__Work required__
Scan the records below for the line containing "turquoise battery [699,358,838,420]" and the line containing "none -> pink shoe [610,430,774,577]". Copy both, plus every line between, exactly.

__Available data__
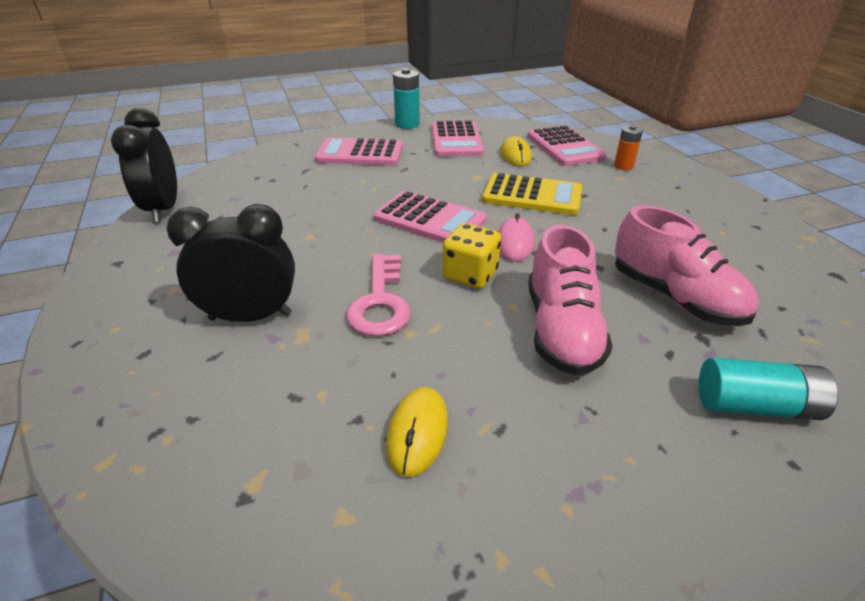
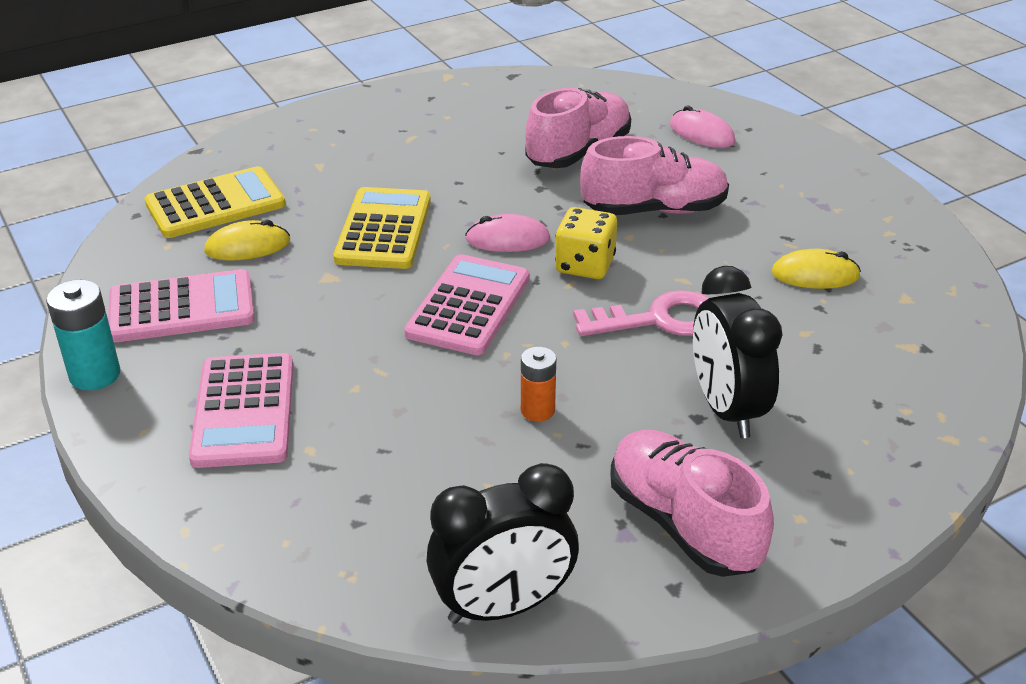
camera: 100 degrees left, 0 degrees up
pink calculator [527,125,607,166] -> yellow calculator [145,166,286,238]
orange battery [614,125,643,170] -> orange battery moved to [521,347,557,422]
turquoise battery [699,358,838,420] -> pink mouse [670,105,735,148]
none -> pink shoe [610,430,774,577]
==
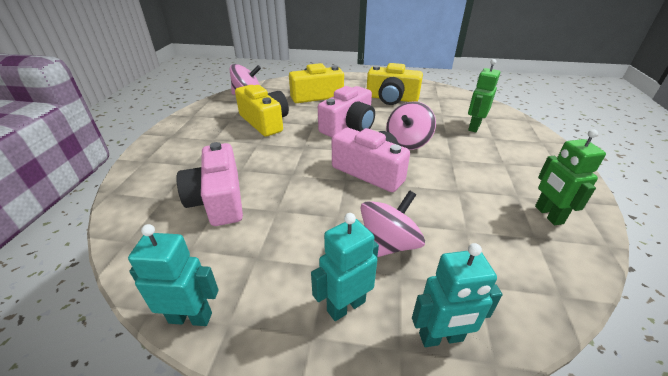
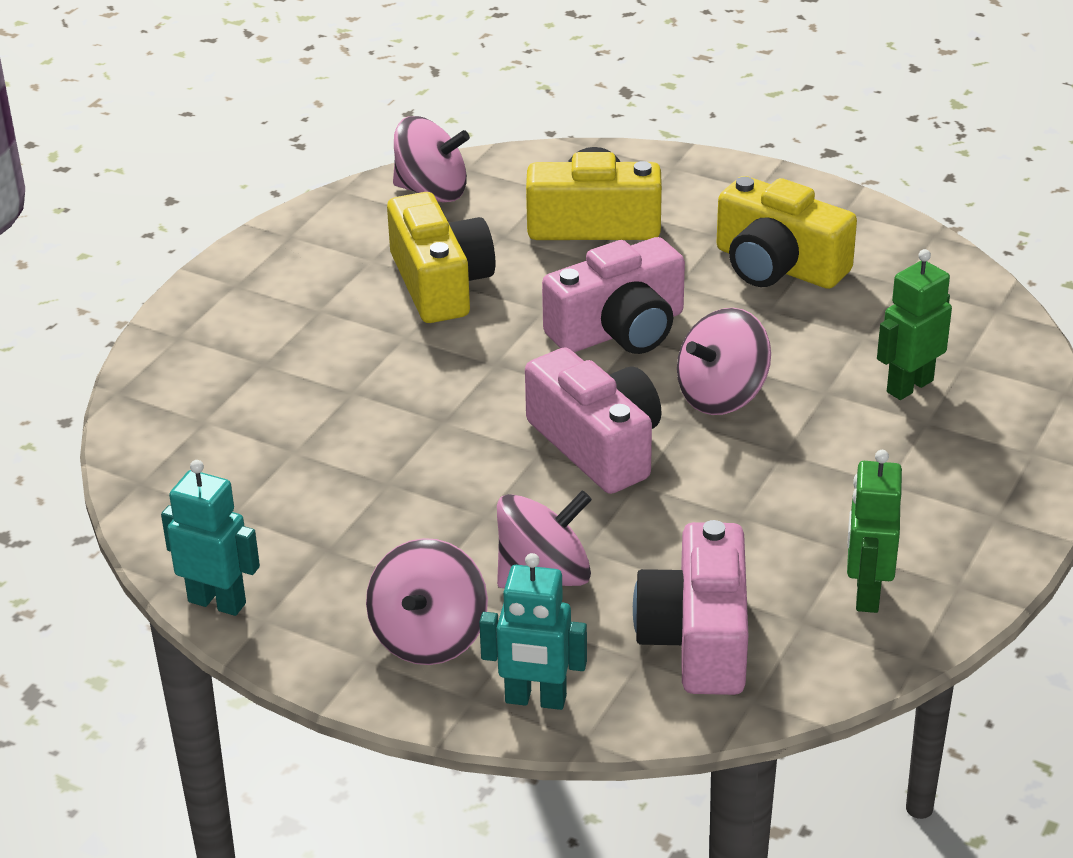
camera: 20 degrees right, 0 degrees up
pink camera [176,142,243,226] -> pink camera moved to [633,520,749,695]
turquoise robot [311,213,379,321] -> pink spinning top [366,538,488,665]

__Task answer__
turquoise battery [699,358,838,420] -> pink mouse [670,105,735,148]
none -> pink shoe [610,430,774,577]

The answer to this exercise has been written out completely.